▶ _What to produce_
Transcribe the following records in full, exactly as shown.

▶ _Material for this task_
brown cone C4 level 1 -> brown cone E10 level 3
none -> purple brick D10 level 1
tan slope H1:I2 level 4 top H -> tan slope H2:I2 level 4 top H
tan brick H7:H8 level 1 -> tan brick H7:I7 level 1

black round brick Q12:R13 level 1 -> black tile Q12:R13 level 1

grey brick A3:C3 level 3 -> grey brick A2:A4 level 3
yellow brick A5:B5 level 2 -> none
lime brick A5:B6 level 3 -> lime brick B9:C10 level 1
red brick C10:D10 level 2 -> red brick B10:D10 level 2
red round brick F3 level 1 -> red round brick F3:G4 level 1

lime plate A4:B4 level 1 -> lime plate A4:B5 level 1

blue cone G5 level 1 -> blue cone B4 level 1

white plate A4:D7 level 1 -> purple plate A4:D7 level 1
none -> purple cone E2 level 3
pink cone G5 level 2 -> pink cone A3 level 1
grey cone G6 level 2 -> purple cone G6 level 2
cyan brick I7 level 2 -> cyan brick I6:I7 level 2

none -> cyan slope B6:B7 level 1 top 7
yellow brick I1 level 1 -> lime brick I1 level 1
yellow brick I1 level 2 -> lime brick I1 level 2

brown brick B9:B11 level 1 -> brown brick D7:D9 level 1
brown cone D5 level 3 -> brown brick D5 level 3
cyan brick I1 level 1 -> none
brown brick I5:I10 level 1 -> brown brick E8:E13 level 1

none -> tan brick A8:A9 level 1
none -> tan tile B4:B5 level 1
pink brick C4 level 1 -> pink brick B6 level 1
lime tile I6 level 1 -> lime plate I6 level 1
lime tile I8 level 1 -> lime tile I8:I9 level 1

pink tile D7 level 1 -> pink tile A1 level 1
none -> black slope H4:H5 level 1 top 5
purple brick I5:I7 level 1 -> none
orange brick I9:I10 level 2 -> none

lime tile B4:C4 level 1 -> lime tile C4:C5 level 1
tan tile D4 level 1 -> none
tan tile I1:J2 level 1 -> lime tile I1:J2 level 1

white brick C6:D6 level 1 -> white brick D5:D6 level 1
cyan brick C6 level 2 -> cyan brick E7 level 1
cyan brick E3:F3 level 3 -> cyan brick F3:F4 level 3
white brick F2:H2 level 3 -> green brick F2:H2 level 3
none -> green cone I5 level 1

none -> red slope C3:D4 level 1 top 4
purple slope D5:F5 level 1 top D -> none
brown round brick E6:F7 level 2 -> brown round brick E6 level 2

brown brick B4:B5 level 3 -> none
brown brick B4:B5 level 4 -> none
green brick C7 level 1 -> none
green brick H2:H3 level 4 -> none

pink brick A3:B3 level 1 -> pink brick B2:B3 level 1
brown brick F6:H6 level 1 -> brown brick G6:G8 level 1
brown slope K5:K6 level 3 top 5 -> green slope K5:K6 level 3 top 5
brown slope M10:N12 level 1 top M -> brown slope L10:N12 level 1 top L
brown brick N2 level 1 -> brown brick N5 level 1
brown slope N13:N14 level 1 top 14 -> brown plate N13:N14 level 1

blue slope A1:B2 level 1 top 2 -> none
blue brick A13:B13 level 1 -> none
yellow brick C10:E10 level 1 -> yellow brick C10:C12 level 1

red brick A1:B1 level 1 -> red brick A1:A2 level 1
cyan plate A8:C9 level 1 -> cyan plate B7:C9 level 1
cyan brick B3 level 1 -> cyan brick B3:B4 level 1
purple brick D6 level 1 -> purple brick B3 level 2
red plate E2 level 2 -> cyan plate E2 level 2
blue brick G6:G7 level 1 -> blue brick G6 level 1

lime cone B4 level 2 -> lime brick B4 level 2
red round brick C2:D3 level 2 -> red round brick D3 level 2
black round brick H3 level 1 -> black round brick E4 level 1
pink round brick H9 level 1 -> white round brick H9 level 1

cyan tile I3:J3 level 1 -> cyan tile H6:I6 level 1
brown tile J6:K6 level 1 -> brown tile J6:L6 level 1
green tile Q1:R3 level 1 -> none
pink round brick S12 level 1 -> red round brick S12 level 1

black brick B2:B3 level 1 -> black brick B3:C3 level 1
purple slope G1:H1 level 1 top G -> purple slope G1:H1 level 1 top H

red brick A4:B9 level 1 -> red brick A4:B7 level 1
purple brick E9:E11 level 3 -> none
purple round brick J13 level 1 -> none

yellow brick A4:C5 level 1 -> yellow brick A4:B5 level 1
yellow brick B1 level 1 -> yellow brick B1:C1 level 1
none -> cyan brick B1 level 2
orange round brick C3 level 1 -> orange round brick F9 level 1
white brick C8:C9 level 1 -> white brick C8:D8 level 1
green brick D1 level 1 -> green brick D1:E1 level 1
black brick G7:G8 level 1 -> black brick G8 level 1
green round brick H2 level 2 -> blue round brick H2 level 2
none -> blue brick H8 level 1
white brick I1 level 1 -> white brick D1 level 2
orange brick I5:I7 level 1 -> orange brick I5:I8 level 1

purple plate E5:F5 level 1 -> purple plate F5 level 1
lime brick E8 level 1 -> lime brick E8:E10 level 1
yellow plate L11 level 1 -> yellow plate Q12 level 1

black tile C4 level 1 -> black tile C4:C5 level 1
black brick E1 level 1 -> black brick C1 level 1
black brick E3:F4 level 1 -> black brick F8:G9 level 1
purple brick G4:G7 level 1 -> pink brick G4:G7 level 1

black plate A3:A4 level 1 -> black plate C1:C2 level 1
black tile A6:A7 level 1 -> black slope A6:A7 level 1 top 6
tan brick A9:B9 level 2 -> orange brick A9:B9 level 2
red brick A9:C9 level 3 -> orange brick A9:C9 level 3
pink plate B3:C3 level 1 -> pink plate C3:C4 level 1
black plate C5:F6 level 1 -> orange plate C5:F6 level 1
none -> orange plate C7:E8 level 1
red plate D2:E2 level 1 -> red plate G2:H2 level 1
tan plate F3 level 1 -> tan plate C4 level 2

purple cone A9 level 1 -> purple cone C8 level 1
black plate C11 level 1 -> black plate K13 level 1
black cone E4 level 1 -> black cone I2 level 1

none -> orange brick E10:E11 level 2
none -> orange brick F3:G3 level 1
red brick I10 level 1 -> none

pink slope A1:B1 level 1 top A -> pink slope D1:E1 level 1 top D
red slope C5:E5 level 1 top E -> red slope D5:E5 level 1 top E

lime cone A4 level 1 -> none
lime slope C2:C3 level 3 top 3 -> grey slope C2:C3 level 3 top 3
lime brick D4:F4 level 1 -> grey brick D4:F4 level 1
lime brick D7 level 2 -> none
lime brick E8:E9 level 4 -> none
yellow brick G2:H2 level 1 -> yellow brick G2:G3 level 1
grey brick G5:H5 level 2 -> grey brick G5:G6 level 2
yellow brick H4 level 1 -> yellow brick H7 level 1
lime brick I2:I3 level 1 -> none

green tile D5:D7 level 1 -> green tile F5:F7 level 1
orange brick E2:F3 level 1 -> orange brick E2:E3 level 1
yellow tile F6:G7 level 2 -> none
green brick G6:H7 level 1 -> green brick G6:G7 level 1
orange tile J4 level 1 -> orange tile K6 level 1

▶ _Written response_
brown cone C4 level 1 -> brown cone E10 level 3
none -> purple brick D10 level 1
tan slope H1:I2 level 4 top H -> tan slope H2:I2 level 4 top H
tan brick H7:H8 level 1 -> tan brick H7:I7 level 1

black round brick Q12:R13 level 1 -> black tile Q12:R13 level 1

grey brick A3:C3 level 3 -> grey brick A2:A4 level 3
yellow brick A5:B5 level 2 -> none
lime brick A5:B6 level 3 -> lime brick B9:C10 level 1
red brick C10:D10 level 2 -> red brick B10:D10 level 2
red round brick F3 level 1 -> red round brick F3:G4 level 1

lime plate A4:B4 level 1 -> lime plate A4:B5 level 1

blue cone G5 level 1 -> blue cone B4 level 1

white plate A4:D7 level 1 -> purple plate A4:D7 level 1
none -> purple cone E2 level 3
pink cone G5 level 2 -> pink cone A3 level 1
grey cone G6 level 2 -> purple cone G6 level 2
cyan brick I7 level 2 -> cyan brick I6:I7 level 2

none -> cyan slope B6:B7 level 1 top 7
yellow brick I1 level 1 -> lime brick I1 level 1
yellow brick I1 level 2 -> lime brick I1 level 2

brown brick B9:B11 level 1 -> brown brick D7:D9 level 1
brown cone D5 level 3 -> brown brick D5 level 3
cyan brick I1 level 1 -> none
brown brick I5:I10 level 1 -> brown brick E8:E13 level 1

none -> tan brick A8:A9 level 1
none -> tan tile B4:B5 level 1
pink brick C4 level 1 -> pink brick B6 level 1
lime tile I6 level 1 -> lime plate I6 level 1
lime tile I8 level 1 -> lime tile I8:I9 level 1

pink tile D7 level 1 -> pink tile A1 level 1
none -> black slope H4:H5 level 1 top 5
purple brick I5:I7 level 1 -> none
orange brick I9:I10 level 2 -> none

lime tile B4:C4 level 1 -> lime tile C4:C5 level 1
tan tile D4 level 1 -> none
tan tile I1:J2 level 1 -> lime tile I1:J2 level 1

white brick C6:D6 level 1 -> white brick D5:D6 level 1
cyan brick C6 level 2 -> cyan brick E7 level 1
cyan brick E3:F3 level 3 -> cyan brick F3:F4 level 3
white brick F2:H2 level 3 -> green brick F2:H2 level 3
none -> green cone I5 level 1

none -> red slope C3:D4 level 1 top 4
purple slope D5:F5 level 1 top D -> none
brown round brick E6:F7 level 2 -> brown round brick E6 level 2

brown brick B4:B5 level 3 -> none
brown brick B4:B5 level 4 -> none
green brick C7 level 1 -> none
green brick H2:H3 level 4 -> none

pink brick A3:B3 level 1 -> pink brick B2:B3 level 1
brown brick F6:H6 level 1 -> brown brick G6:G8 level 1
brown slope K5:K6 level 3 top 5 -> green slope K5:K6 level 3 top 5
brown slope M10:N12 level 1 top M -> brown slope L10:N12 level 1 top L
brown brick N2 level 1 -> brown brick N5 level 1
brown slope N13:N14 level 1 top 14 -> brown plate N13:N14 level 1

blue slope A1:B2 level 1 top 2 -> none
blue brick A13:B13 level 1 -> none
yellow brick C10:E10 level 1 -> yellow brick C10:C12 level 1

red brick A1:B1 level 1 -> red brick A1:A2 level 1
cyan plate A8:C9 level 1 -> cyan plate B7:C9 level 1
cyan brick B3 level 1 -> cyan brick B3:B4 level 1
purple brick D6 level 1 -> purple brick B3 level 2
red plate E2 level 2 -> cyan plate E2 level 2
blue brick G6:G7 level 1 -> blue brick G6 level 1

lime cone B4 level 2 -> lime brick B4 level 2
red round brick C2:D3 level 2 -> red round brick D3 level 2
black round brick H3 level 1 -> black round brick E4 level 1
pink round brick H9 level 1 -> white round brick H9 level 1

cyan tile I3:J3 level 1 -> cyan tile H6:I6 level 1
brown tile J6:K6 level 1 -> brown tile J6:L6 level 1
green tile Q1:R3 level 1 -> none
pink round brick S12 level 1 -> red round brick S12 level 1

black brick B2:B3 level 1 -> black brick B3:C3 level 1
purple slope G1:H1 level 1 top G -> purple slope G1:H1 level 1 top H

red brick A4:B9 level 1 -> red brick A4:B7 level 1
purple brick E9:E11 level 3 -> none
purple round brick J13 level 1 -> none

yellow brick A4:C5 level 1 -> yellow brick A4:B5 level 1
yellow brick B1 level 1 -> yellow brick B1:C1 level 1
none -> cyan brick B1 level 2
orange round brick C3 level 1 -> orange round brick F9 level 1
white brick C8:C9 level 1 -> white brick C8:D8 level 1
green brick D1 level 1 -> green brick D1:E1 level 1
black brick G7:G8 level 1 -> black brick G8 level 1
green round brick H2 level 2 -> blue round brick H2 level 2
none -> blue brick H8 level 1
white brick I1 level 1 -> white brick D1 level 2
orange brick I5:I7 level 1 -> orange brick I5:I8 level 1

purple plate E5:F5 level 1 -> purple plate F5 level 1
lime brick E8 level 1 -> lime brick E8:E10 level 1
yellow plate L11 level 1 -> yellow plate Q12 level 1

black tile C4 level 1 -> black tile C4:C5 level 1
black brick E1 level 1 -> black brick C1 level 1
black brick E3:F4 level 1 -> black brick F8:G9 level 1
purple brick G4:G7 level 1 -> pink brick G4:G7 level 1

black plate A3:A4 level 1 -> black plate C1:C2 level 1
black tile A6:A7 level 1 -> black slope A6:A7 level 1 top 6
tan brick A9:B9 level 2 -> orange brick A9:B9 level 2
red brick A9:C9 level 3 -> orange brick A9:C9 level 3
pink plate B3:C3 level 1 -> pink plate C3:C4 level 1
black plate C5:F6 level 1 -> orange plate C5:F6 level 1
none -> orange plate C7:E8 level 1
red plate D2:E2 level 1 -> red plate G2:H2 level 1
tan plate F3 level 1 -> tan plate C4 level 2

purple cone A9 level 1 -> purple cone C8 level 1
black plate C11 level 1 -> black plate K13 level 1
black cone E4 level 1 -> black cone I2 level 1

none -> orange brick E10:E11 level 2
none -> orange brick F3:G3 level 1
red brick I10 level 1 -> none

pink slope A1:B1 level 1 top A -> pink slope D1:E1 level 1 top D
red slope C5:E5 level 1 top E -> red slope D5:E5 level 1 top E

lime cone A4 level 1 -> none
lime slope C2:C3 level 3 top 3 -> grey slope C2:C3 level 3 top 3
lime brick D4:F4 level 1 -> grey brick D4:F4 level 1
lime brick D7 level 2 -> none
lime brick E8:E9 level 4 -> none
yellow brick G2:H2 level 1 -> yellow brick G2:G3 level 1
grey brick G5:H5 level 2 -> grey brick G5:G6 level 2
yellow brick H4 level 1 -> yellow brick H7 level 1
lime brick I2:I3 level 1 -> none

green tile D5:D7 level 1 -> green tile F5:F7 level 1
orange brick E2:F3 level 1 -> orange brick E2:E3 level 1
yellow tile F6:G7 level 2 -> none
green brick G6:H7 level 1 -> green brick G6:G7 level 1
orange tile J4 level 1 -> orange tile K6 level 1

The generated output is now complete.